→ Work instructions: Go through the data and copy each line that holds "VRAW".

→ Data provided:
════════

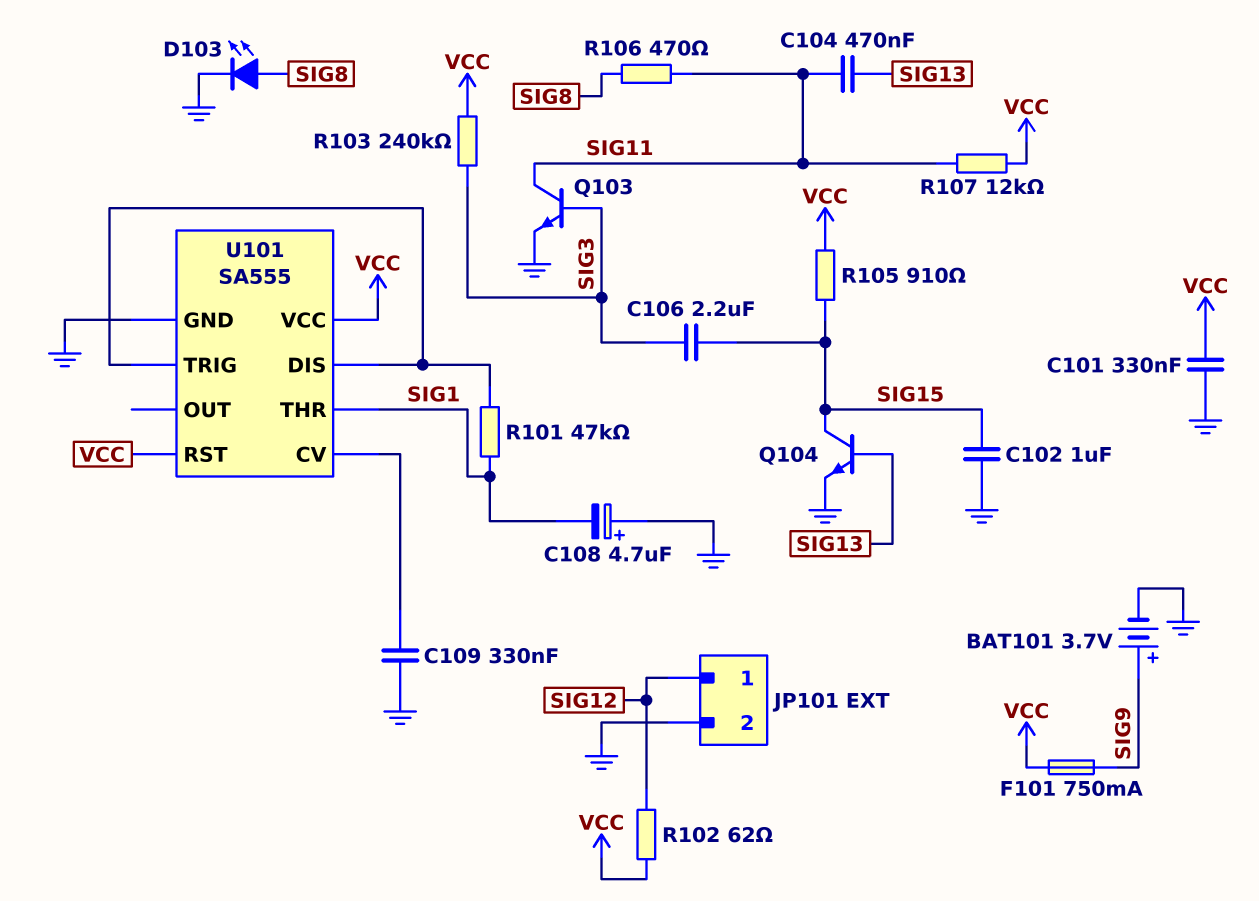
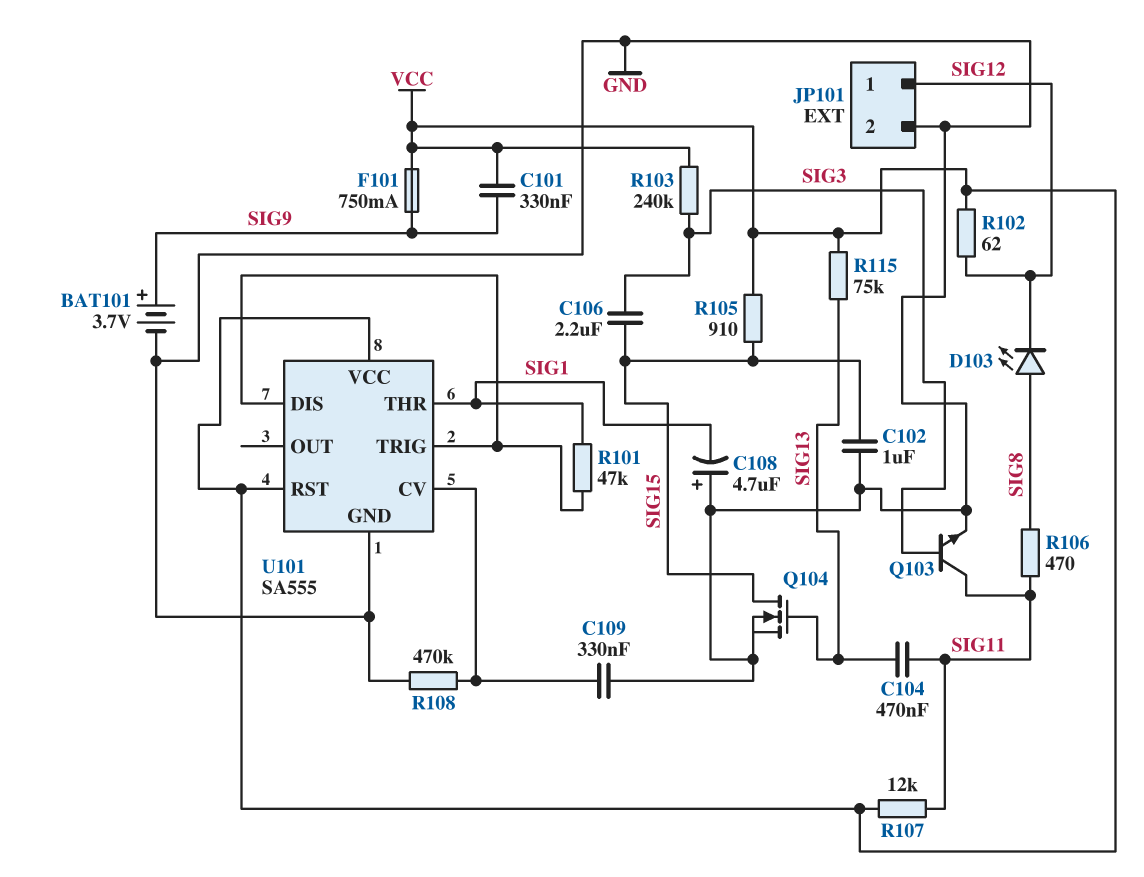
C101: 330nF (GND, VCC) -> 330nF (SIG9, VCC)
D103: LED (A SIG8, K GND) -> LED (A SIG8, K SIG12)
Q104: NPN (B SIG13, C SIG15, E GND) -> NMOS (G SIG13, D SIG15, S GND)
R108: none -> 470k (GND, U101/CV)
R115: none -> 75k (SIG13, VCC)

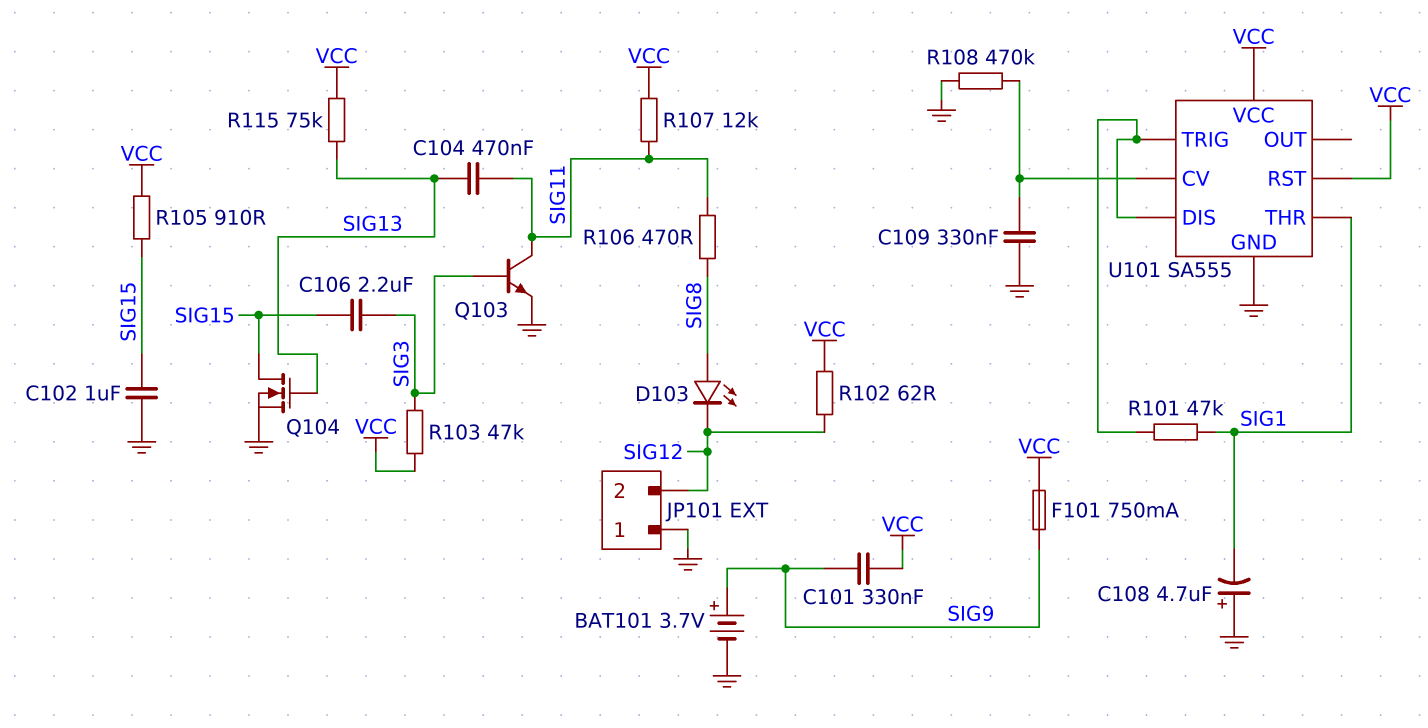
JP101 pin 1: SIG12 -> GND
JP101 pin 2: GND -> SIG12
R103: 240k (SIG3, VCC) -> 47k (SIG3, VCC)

════════

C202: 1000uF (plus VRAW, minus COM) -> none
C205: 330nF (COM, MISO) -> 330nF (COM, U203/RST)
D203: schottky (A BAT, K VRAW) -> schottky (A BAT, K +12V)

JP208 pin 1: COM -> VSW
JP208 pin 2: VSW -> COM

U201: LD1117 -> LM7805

════════

→ Output for this task:
C202: 1000uF (plus VRAW, minus COM) -> none
D203: schottky (A BAT, K VRAW) -> schottky (A BAT, K +12V)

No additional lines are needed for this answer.